* Records supplied
^^^^

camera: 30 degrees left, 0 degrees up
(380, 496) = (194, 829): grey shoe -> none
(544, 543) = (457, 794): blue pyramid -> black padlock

^^^^

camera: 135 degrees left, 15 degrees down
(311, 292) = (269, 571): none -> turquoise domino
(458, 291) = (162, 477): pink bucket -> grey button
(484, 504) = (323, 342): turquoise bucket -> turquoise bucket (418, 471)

^^^^

* What you should do
If a line of the records above holds the word "bucket", show it.

* Written solution
(458, 291) = (162, 477): pink bucket -> grey button
(484, 504) = (323, 342): turquoise bucket -> turquoise bucket (418, 471)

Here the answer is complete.